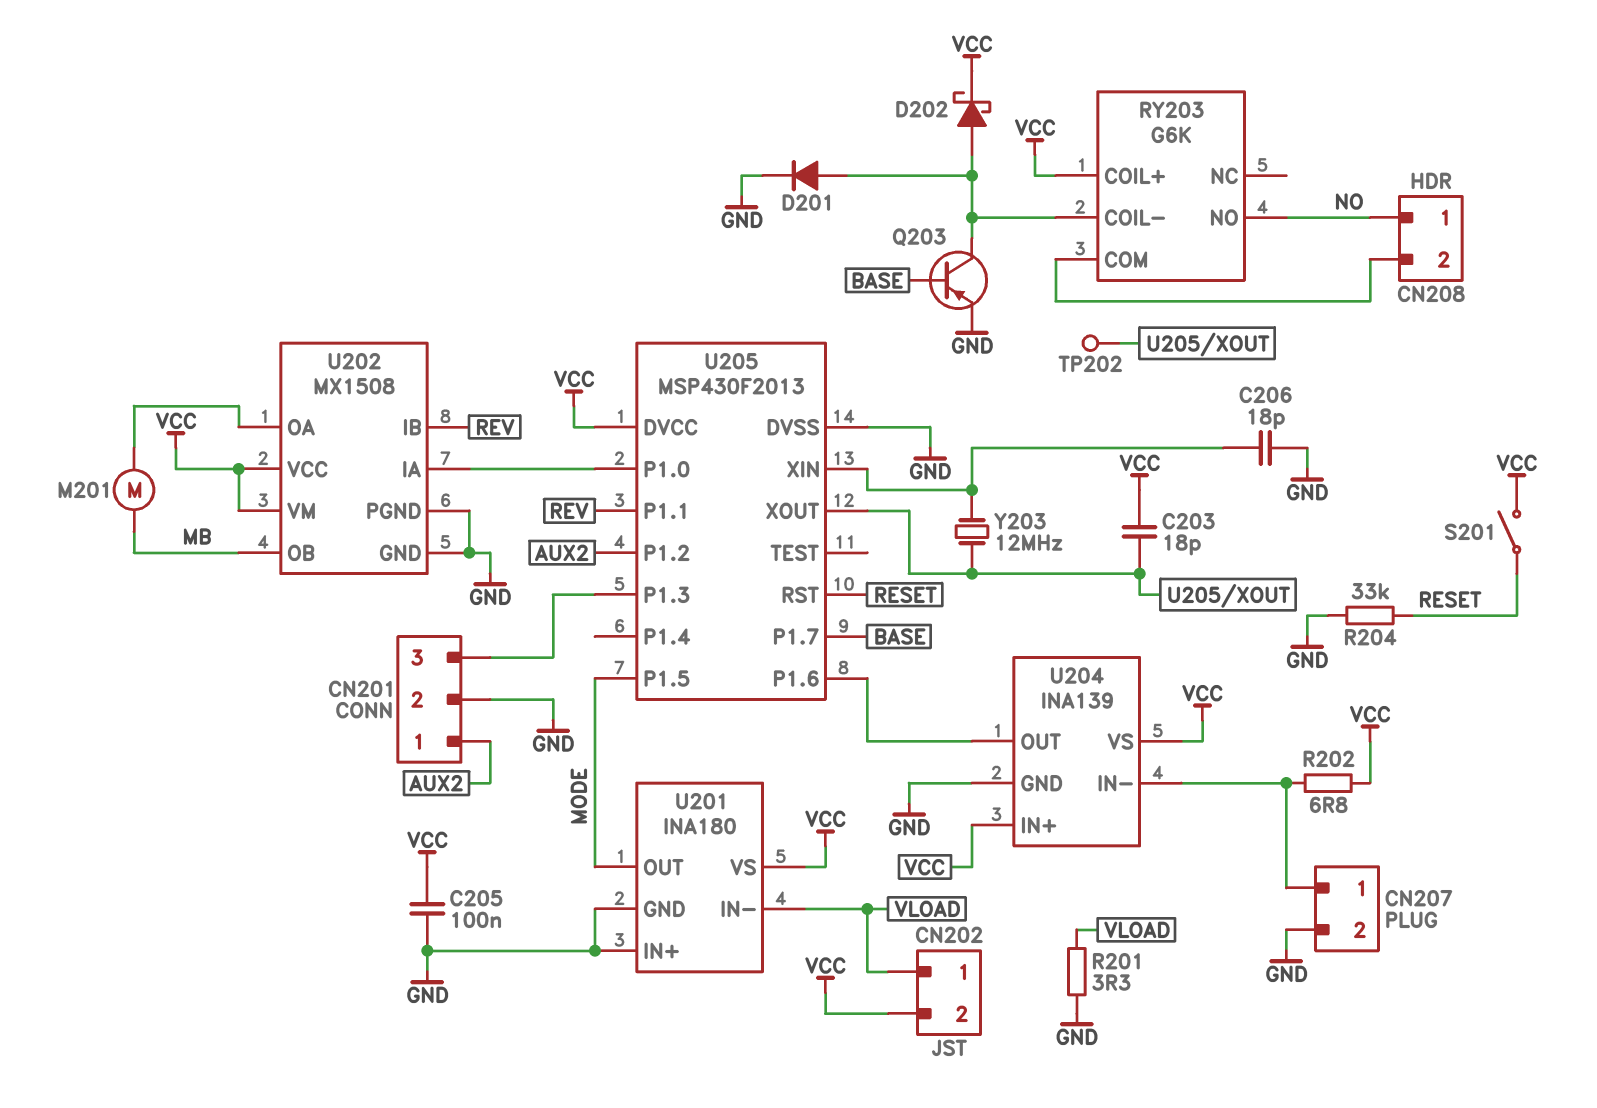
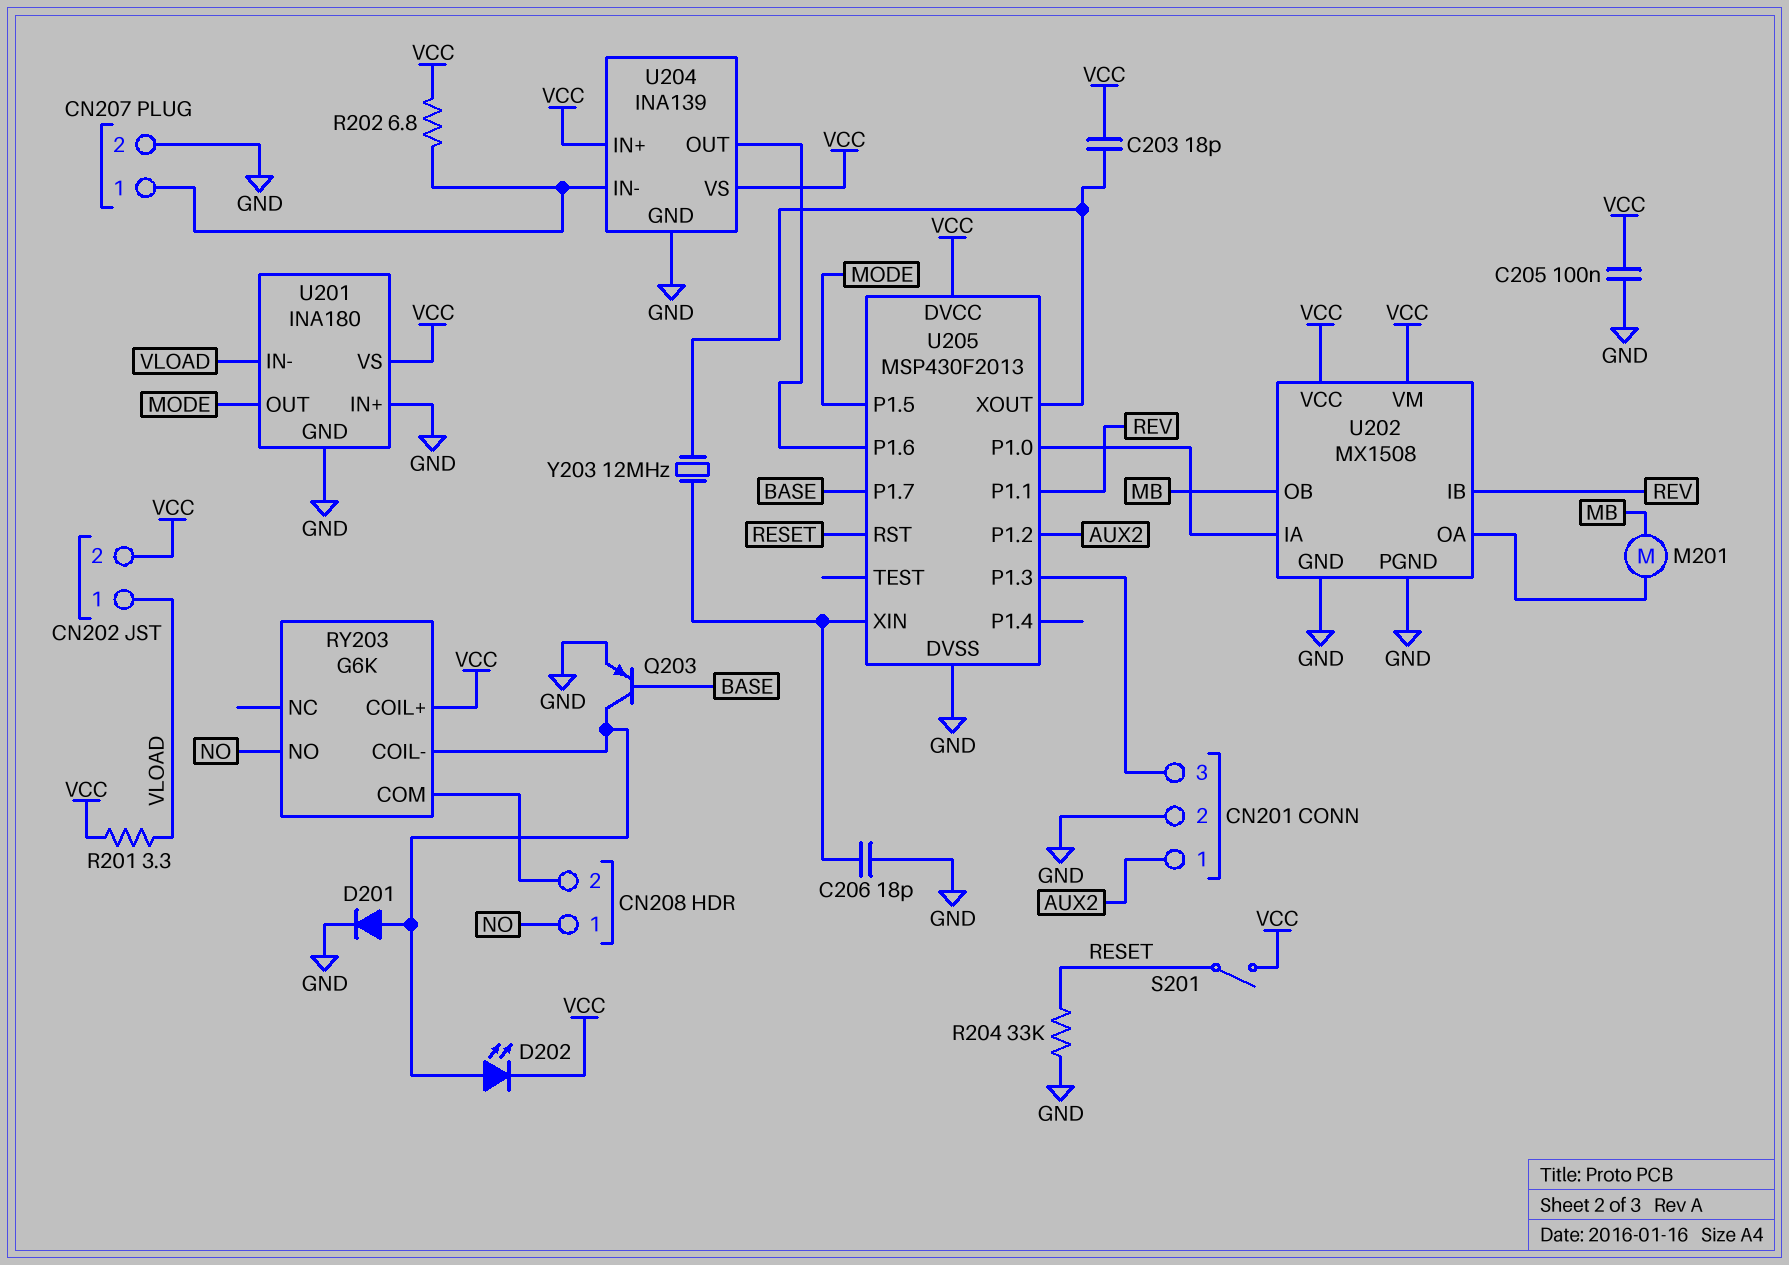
D202: schottky (A RY203/COIL-, K VCC) -> LED (A RY203/COIL-, K VCC)
R201: 3.3 (GND, VLOAD) -> 3.3 (VCC, VLOAD)
TP202: test point (U205/XOUT) -> none

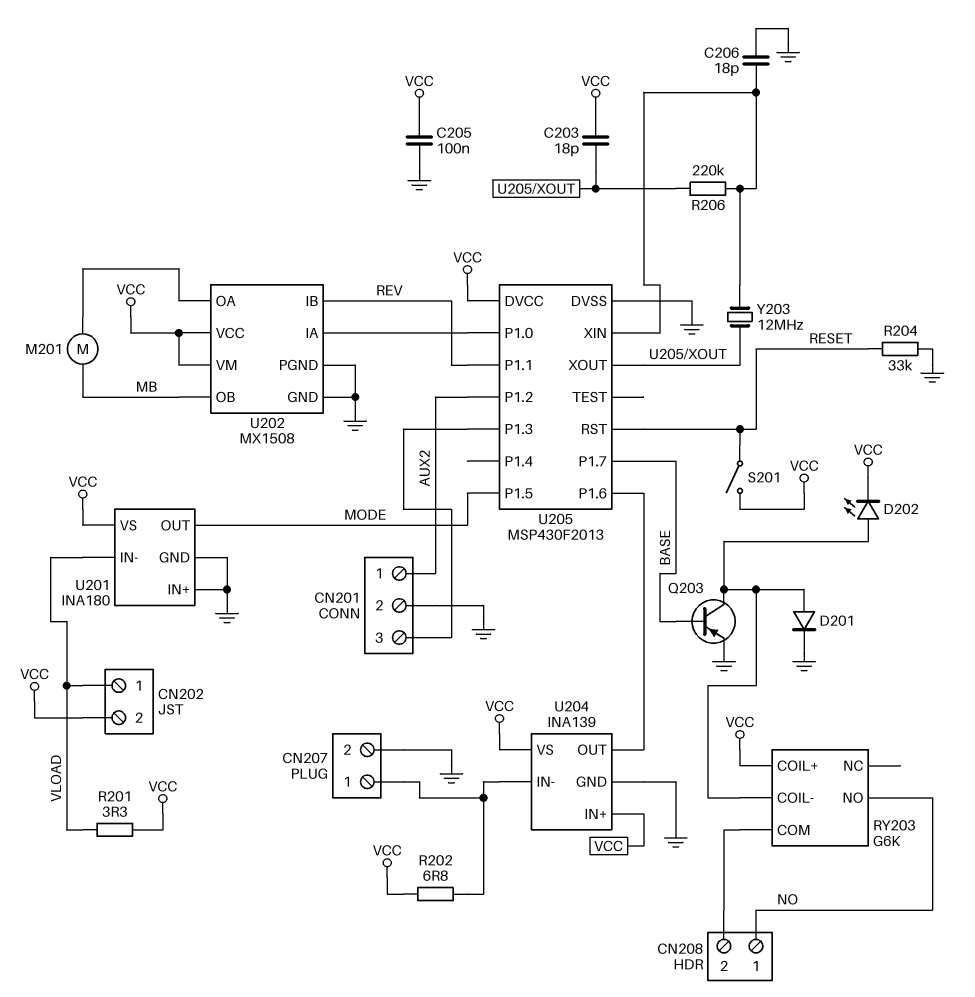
R206: none -> 220k (U205/XIN, U205/XOUT)

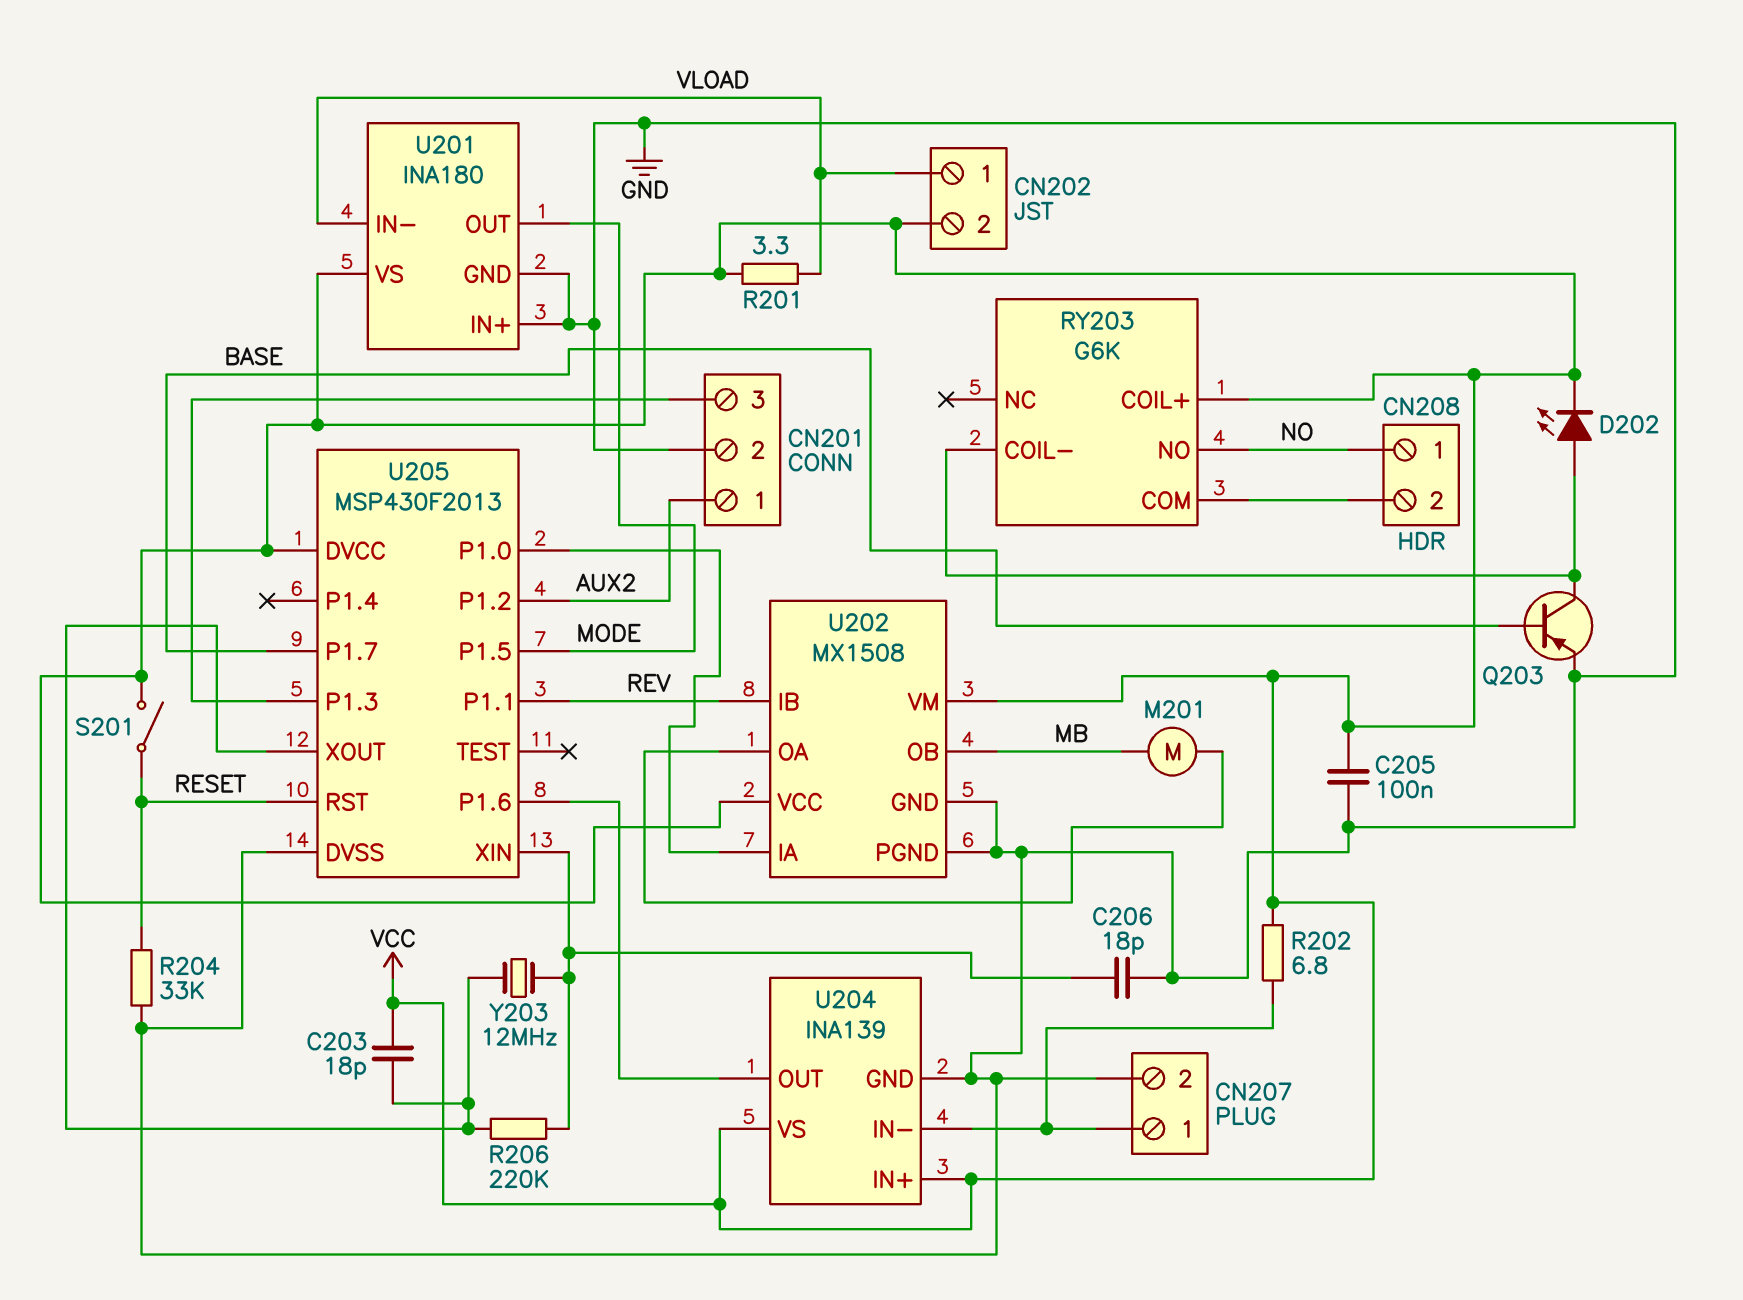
D201: diode (A RY203/COIL-, K GND) -> none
+---+
### Exercise objective
Every entry above is to be copied verbatim, with the pictures removed.

### Task answer
D202: schottky (A RY203/COIL-, K VCC) -> LED (A RY203/COIL-, K VCC)
R201: 3.3 (GND, VLOAD) -> 3.3 (VCC, VLOAD)
TP202: test point (U205/XOUT) -> none

R206: none -> 220k (U205/XIN, U205/XOUT)

D201: diode (A RY203/COIL-, K GND) -> none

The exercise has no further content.